*** Begin section ***

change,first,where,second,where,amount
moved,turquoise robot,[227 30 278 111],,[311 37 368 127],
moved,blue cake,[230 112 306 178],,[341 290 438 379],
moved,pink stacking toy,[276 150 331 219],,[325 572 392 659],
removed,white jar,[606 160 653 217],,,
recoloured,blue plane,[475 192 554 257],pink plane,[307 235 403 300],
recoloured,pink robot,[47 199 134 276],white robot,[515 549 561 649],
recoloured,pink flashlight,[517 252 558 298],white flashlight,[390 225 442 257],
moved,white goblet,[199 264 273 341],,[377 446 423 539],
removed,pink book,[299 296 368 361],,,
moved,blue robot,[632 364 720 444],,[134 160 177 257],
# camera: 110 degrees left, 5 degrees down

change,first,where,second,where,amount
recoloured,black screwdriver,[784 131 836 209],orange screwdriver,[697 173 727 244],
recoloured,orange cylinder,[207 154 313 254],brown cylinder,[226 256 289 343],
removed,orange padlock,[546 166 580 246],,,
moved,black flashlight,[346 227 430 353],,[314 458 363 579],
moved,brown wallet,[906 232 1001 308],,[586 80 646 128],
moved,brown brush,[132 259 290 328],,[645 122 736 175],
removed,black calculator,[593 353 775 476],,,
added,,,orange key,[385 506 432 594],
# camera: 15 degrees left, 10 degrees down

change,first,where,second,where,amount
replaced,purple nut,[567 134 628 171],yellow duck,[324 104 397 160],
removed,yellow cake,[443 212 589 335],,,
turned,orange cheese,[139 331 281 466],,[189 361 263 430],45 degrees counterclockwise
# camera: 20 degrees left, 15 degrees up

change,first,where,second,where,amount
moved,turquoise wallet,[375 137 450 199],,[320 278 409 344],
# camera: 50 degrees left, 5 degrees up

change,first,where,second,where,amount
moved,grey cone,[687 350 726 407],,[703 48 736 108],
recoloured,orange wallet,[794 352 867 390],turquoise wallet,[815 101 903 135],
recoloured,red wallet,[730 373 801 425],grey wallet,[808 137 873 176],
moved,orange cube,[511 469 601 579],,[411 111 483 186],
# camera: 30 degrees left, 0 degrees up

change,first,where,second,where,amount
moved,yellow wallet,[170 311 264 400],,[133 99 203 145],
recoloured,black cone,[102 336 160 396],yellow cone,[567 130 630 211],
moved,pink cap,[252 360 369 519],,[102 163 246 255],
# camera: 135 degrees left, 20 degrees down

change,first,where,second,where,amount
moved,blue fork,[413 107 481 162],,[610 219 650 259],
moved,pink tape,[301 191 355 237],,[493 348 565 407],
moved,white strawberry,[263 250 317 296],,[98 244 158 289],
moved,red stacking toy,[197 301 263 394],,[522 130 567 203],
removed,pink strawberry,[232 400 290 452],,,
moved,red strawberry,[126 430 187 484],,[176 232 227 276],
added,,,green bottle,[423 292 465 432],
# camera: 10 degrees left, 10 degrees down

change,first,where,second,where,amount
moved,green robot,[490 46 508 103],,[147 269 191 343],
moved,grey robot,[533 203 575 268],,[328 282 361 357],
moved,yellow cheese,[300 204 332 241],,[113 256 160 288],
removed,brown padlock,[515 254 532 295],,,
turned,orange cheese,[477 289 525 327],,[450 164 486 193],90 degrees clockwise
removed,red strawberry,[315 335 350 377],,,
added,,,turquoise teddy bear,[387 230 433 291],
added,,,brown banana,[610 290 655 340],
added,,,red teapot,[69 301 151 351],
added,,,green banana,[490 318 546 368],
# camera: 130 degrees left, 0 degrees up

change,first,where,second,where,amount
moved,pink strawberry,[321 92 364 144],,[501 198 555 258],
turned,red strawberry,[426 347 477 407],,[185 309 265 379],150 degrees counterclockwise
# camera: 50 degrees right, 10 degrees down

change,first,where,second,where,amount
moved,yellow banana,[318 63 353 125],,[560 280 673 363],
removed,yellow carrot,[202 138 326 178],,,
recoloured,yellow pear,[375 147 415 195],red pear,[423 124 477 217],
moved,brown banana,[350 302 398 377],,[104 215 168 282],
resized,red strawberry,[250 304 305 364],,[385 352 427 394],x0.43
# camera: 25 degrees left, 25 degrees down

*** End section ***

Both the line containing "moved,pink stacking toy,[276" and the line containing "recoloured,pink flashlight,[517 252" belong in the answer. Print them and every line above that falls between them exactly, and no others.

moved,pink stacking toy,[276 150 331 219],,[325 572 392 659],
removed,white jar,[606 160 653 217],,,
recoloured,blue plane,[475 192 554 257],pink plane,[307 235 403 300],
recoloured,pink robot,[47 199 134 276],white robot,[515 549 561 649],
recoloured,pink flashlight,[517 252 558 298],white flashlight,[390 225 442 257],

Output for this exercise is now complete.